[Image sequences with motion text]
=====

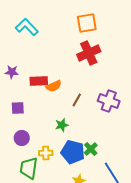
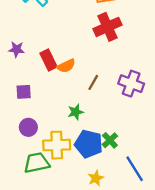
red rectangle: (39, 81) -> (48, 60), turned 66
yellow cross: (46, 153) -> (57, 145), size x1.6
green trapezoid: (29, 168) -> (37, 163), turned 70

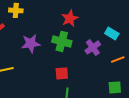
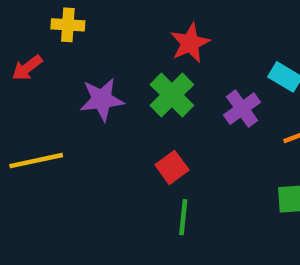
green cross: (62, 41) -> (172, 95), turned 30
red square: (62, 73) -> (172, 167), turned -32

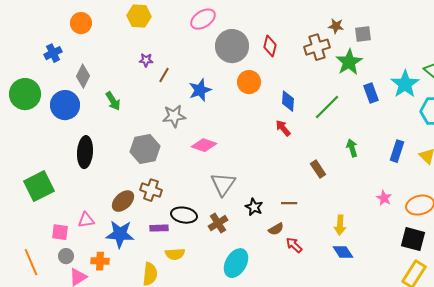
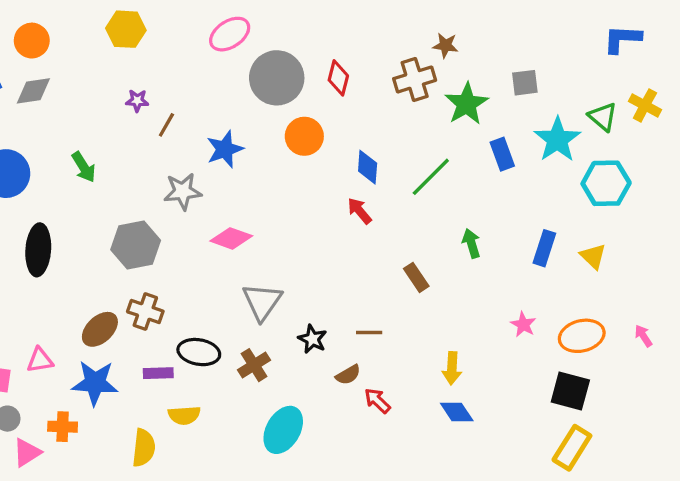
gray square: (363, 34) -> (525, 83), moved
gray diamond: (83, 76) -> (33, 91), moved, turned 55

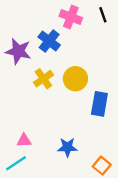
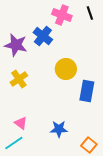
yellow cross: (43, 79) -> (19, 79), moved
pink triangle: (24, 140) -> (21, 123), turned 40

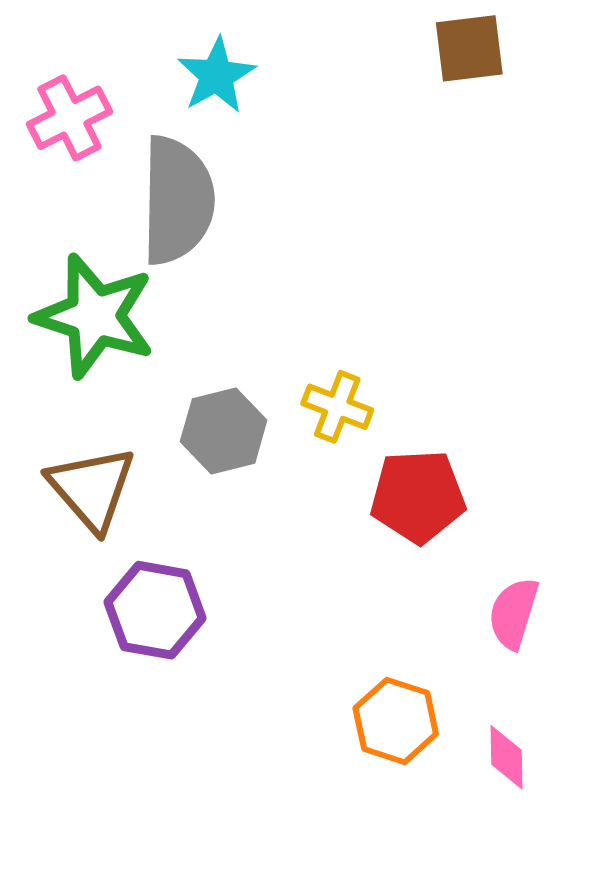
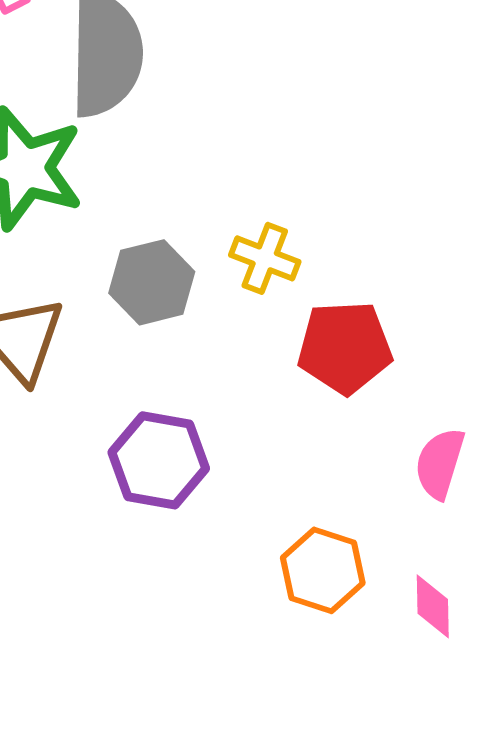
purple hexagon: (155, 610) -> (159, 460), moved

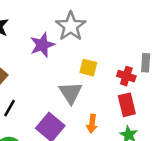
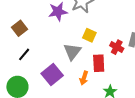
red rectangle: (127, 105) -> (99, 63), moved

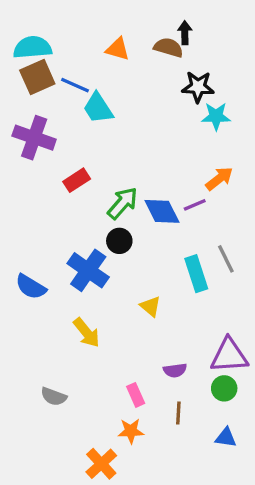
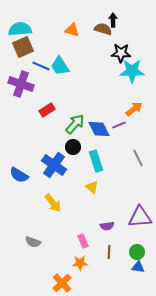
blue line: (75, 85) -> (41, 66), moved
cyan star: (216, 116) -> (132, 71), size x1.4
cyan rectangle: (196, 274) -> (96, 161), moved
green circle: (224, 388) -> (137, 252), moved

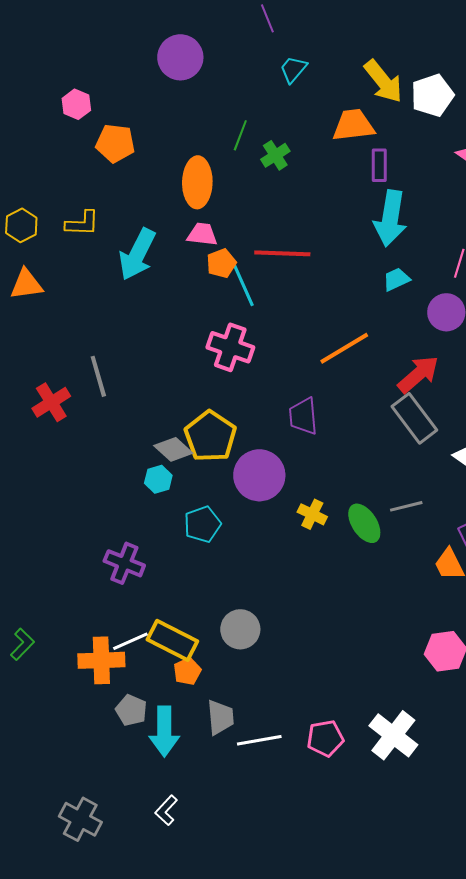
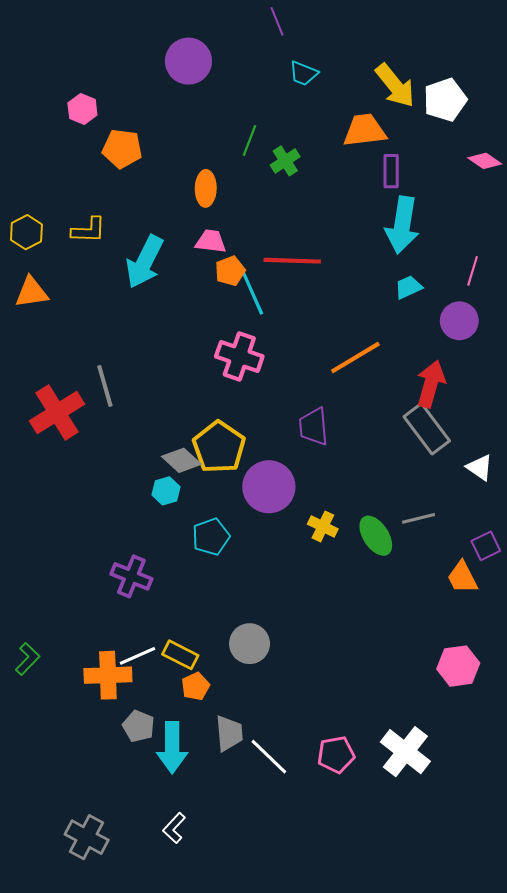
cyan trapezoid: (293, 69) -> (303, 73), turned -108
orange ellipse: (197, 182) -> (206, 188), size x0.7
red arrow: (418, 374) -> (431, 384), turned -33
red cross: (51, 402) -> (57, 412), size x1.4
yellow rectangle: (172, 640) -> (180, 655), size x0.7
white line: (259, 740) -> (269, 757), turned 54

=====

__Activity__:
Set the data above down again exactly as given, with no pictures.

__Exercise output__:
red rectangle: (39, 81) -> (48, 60), turned 66
yellow cross: (46, 153) -> (57, 145), size x1.6
green trapezoid: (29, 168) -> (37, 163), turned 70

green cross: (62, 41) -> (172, 95), turned 30
red square: (62, 73) -> (172, 167), turned -32

gray square: (363, 34) -> (525, 83), moved
gray diamond: (83, 76) -> (33, 91), moved, turned 55

yellow cross: (43, 79) -> (19, 79), moved
pink triangle: (24, 140) -> (21, 123), turned 40

purple hexagon: (155, 610) -> (159, 460), moved

red rectangle: (127, 105) -> (99, 63), moved

blue line: (75, 85) -> (41, 66), moved
cyan star: (216, 116) -> (132, 71), size x1.4
cyan rectangle: (196, 274) -> (96, 161), moved
green circle: (224, 388) -> (137, 252), moved

cyan trapezoid: (293, 69) -> (303, 73), turned -108
orange ellipse: (197, 182) -> (206, 188), size x0.7
red arrow: (418, 374) -> (431, 384), turned -33
red cross: (51, 402) -> (57, 412), size x1.4
yellow rectangle: (172, 640) -> (180, 655), size x0.7
white line: (259, 740) -> (269, 757), turned 54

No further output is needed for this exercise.